■ **Problem details**: Your answer should be the lines below from the one with "camera: 20 degrees right, 5 degrees up" to the one with "(567, 322) = (564, 413): green", both included, given again exactly and with nothing added.

■ **Data excerpts**:
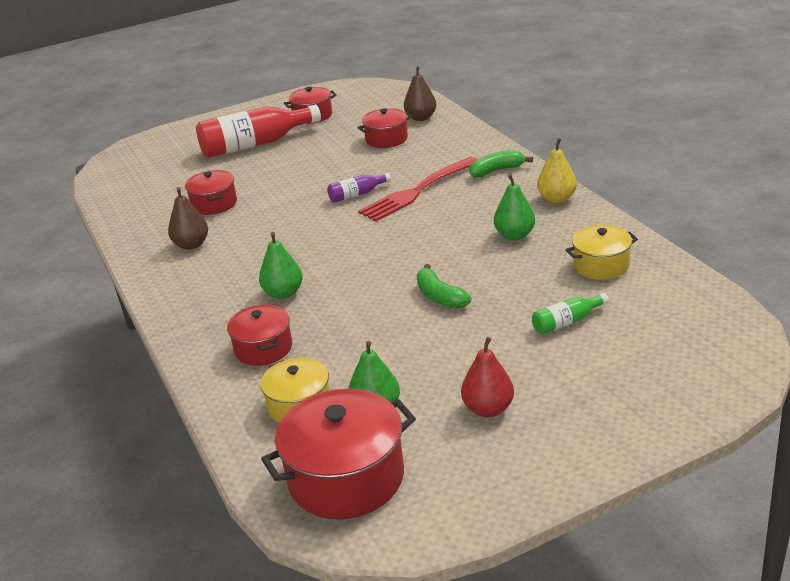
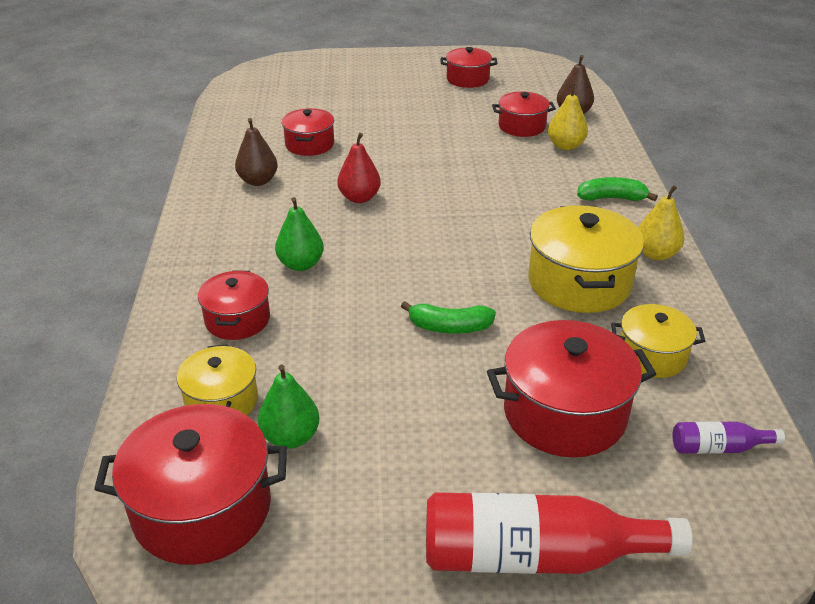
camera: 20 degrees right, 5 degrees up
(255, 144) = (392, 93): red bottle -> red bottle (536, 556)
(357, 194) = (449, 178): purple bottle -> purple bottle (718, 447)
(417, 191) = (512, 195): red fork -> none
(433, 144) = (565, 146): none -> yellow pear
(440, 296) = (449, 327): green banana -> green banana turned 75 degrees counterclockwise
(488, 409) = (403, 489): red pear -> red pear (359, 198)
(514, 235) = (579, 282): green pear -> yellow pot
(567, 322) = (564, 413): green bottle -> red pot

* * *

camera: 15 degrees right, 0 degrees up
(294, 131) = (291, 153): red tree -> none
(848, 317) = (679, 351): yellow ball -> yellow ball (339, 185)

* * *

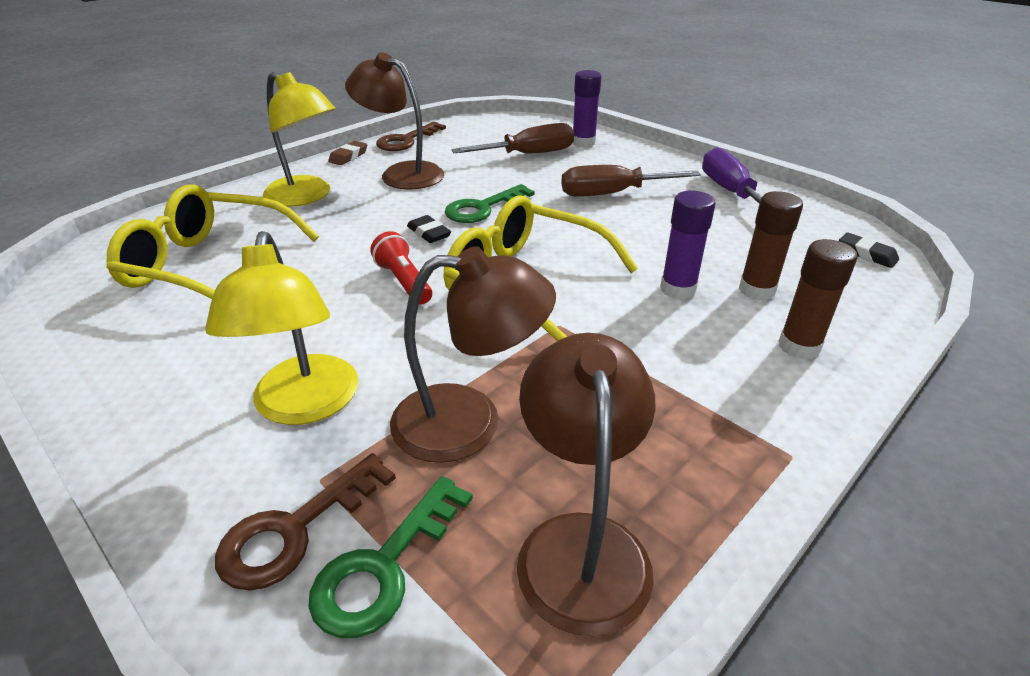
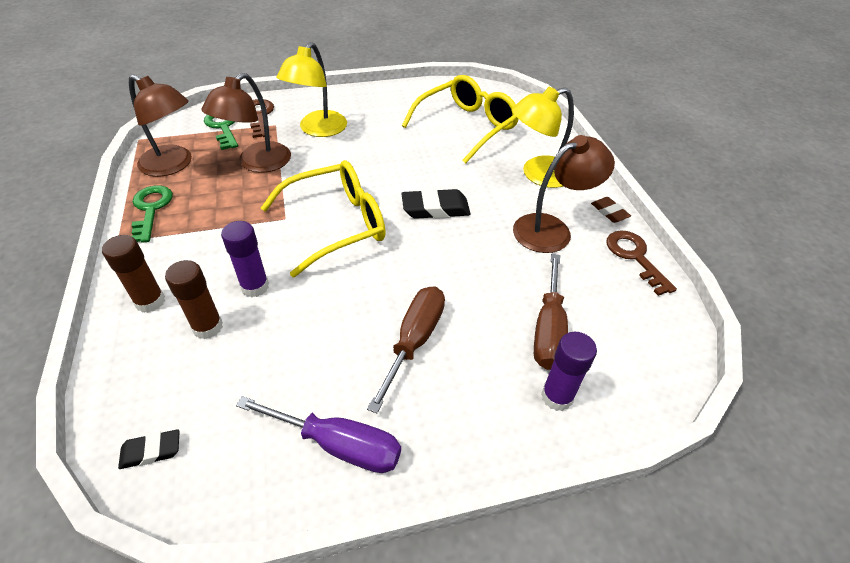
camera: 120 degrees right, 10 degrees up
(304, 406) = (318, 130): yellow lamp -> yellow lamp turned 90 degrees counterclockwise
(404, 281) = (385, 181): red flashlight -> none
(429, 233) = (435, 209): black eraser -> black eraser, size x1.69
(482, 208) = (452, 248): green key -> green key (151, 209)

■ **Reply**:
camera: 20 degrees right, 5 degrees up
(255, 144) = (392, 93): red bottle -> red bottle (536, 556)
(357, 194) = (449, 178): purple bottle -> purple bottle (718, 447)
(417, 191) = (512, 195): red fork -> none
(433, 144) = (565, 146): none -> yellow pear
(440, 296) = (449, 327): green banana -> green banana turned 75 degrees counterclockwise
(488, 409) = (403, 489): red pear -> red pear (359, 198)
(514, 235) = (579, 282): green pear -> yellow pot
(567, 322) = (564, 413): green bottle -> red pot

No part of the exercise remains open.